Dataset extract below:

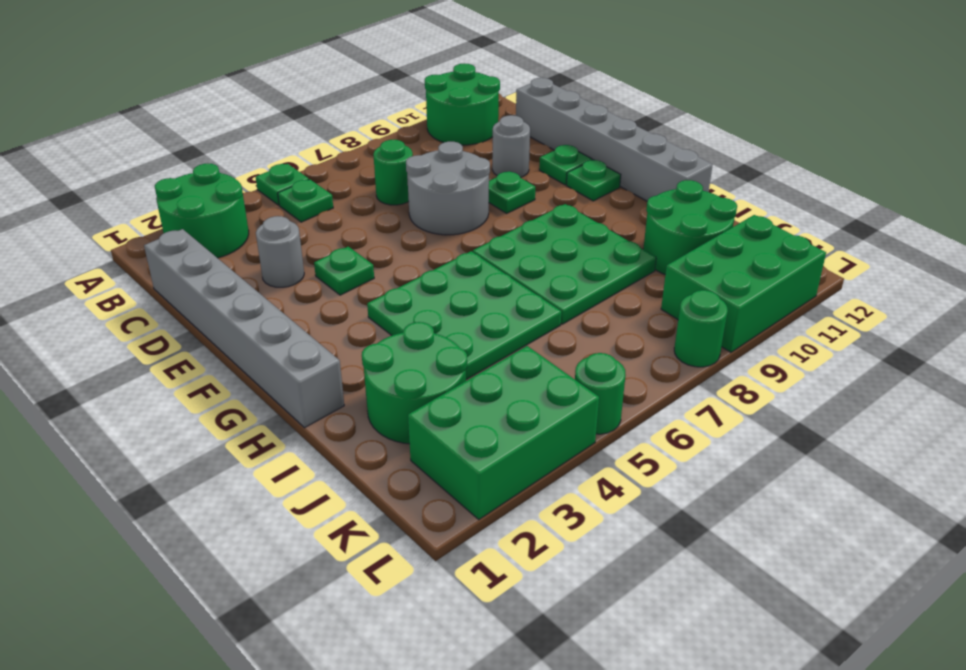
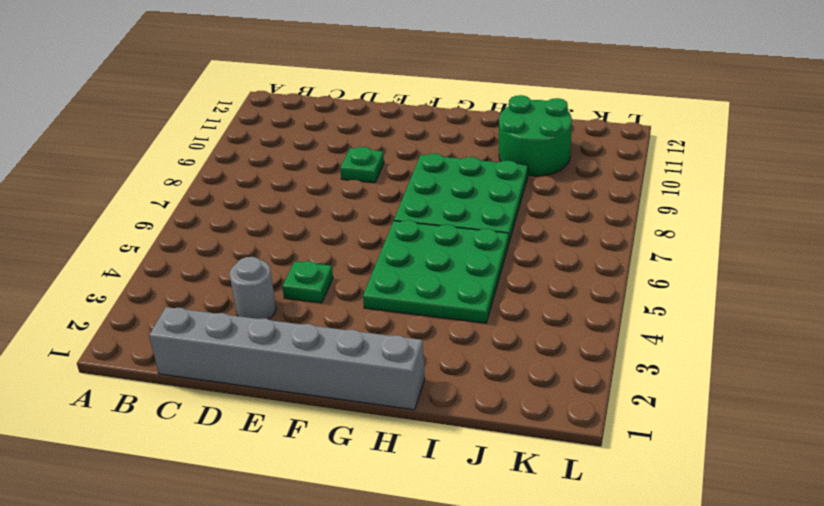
none -> green 2x2 round brick [155,164,249,258]
none -> green 1x1 plate [256,164,309,205]
none -> green 2x2 round brick [425,63,500,145]

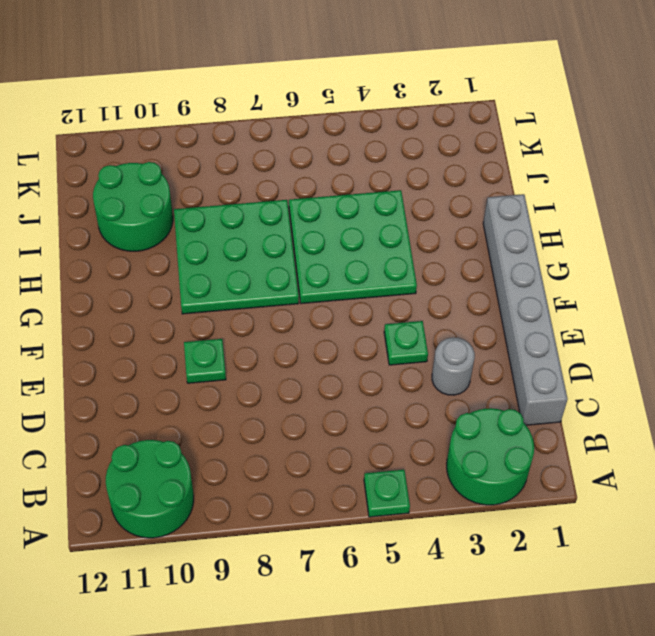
none -> green 1x1 plate [278,179,333,222]
none -> green 1x1 round brick [373,140,413,205]
none -> grey 1x6 brick [516,78,713,201]

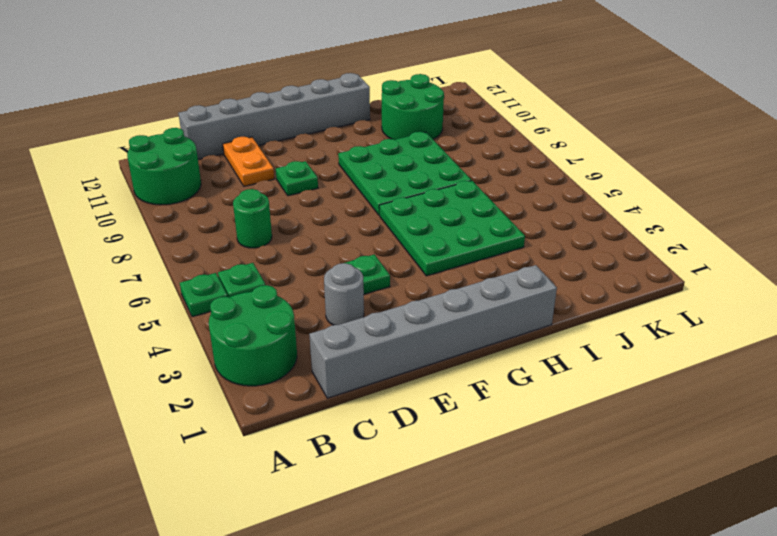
orange 1x2 plate [223,137,274,186] -> grey 1x1 round brick [492,115,530,178]
none -> grey 2x2 round brick [406,142,490,235]
none -> green 1x1 plate [539,145,592,185]
none -> green 1x1 plate [566,160,621,201]

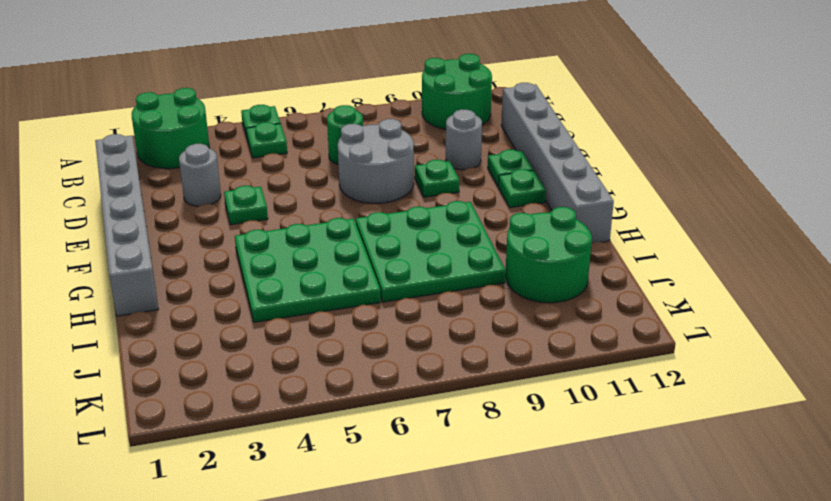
none -> green 2x2 round brick [362,322,467,444]
none -> green 2x3 brick [408,346,599,519]
none -> green 2x3 brick [661,215,826,352]

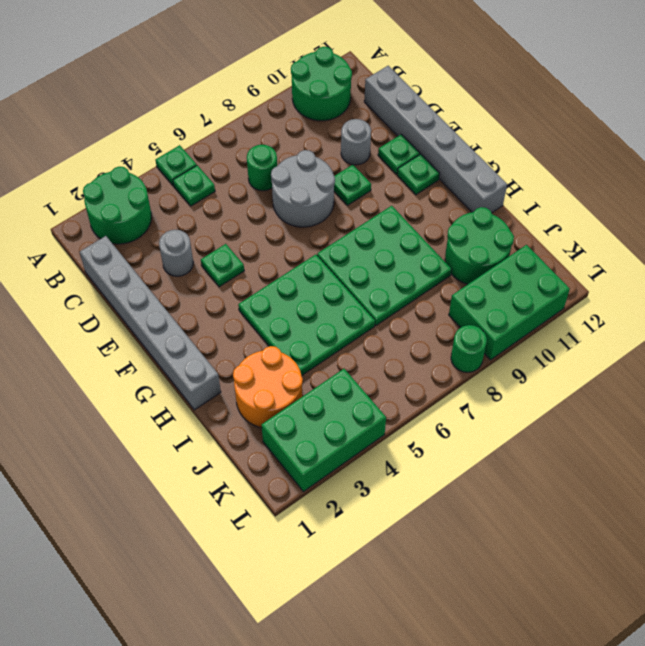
orange 2x2 round brick [233,346,303,428] -> green 2x2 round brick [362,322,467,444]
none -> green 1x1 round brick [575,353,625,434]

End of Dataset extract.

▶ **Problem to solve**
Set down, exactly as written above, each line from the one with "none -> green 1x1 round brick [373,140,413,205]" through the one with "none -> green 2x3 brick [661,215,826,352]", and skip the pictures.

▶ **Task solution**
none -> green 1x1 round brick [373,140,413,205]
none -> grey 1x6 brick [516,78,713,201]

orange 1x2 plate [223,137,274,186] -> grey 1x1 round brick [492,115,530,178]
none -> grey 2x2 round brick [406,142,490,235]
none -> green 1x1 plate [539,145,592,185]
none -> green 1x1 plate [566,160,621,201]

none -> green 2x2 round brick [362,322,467,444]
none -> green 2x3 brick [408,346,599,519]
none -> green 2x3 brick [661,215,826,352]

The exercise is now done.